*EXERCISE*
Everything from the line holding "brown rolling pin: 13 -> 14" through the last line below is needed; please reproduce those lines exactly, adding nothing.

*PROVIDED ENTRIES*
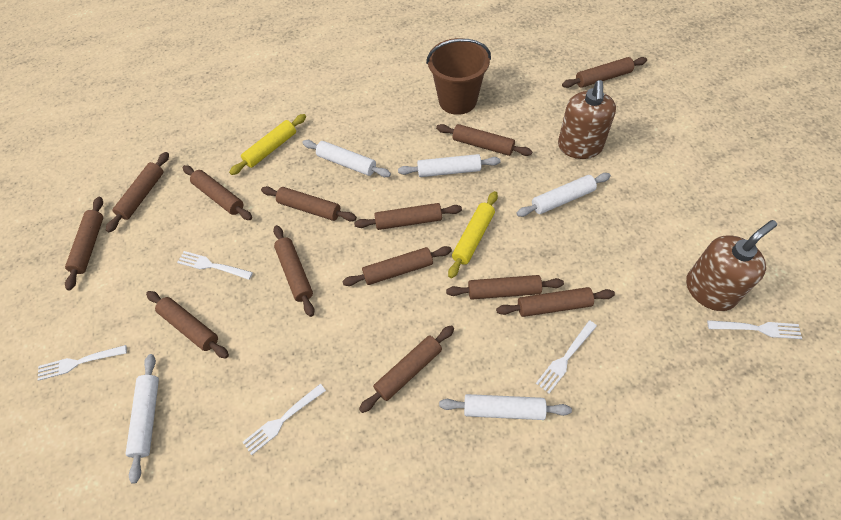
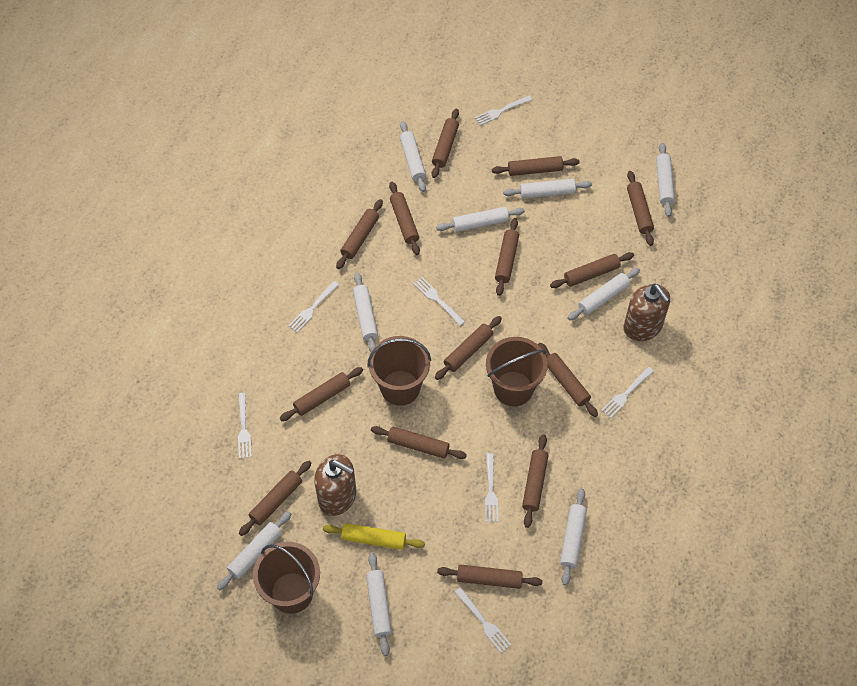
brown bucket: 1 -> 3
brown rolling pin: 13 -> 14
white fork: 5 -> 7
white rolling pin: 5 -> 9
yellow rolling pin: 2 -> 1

*ANSWER AREA*
brown rolling pin: 13 -> 14
white fork: 5 -> 7
white rolling pin: 5 -> 9
yellow rolling pin: 2 -> 1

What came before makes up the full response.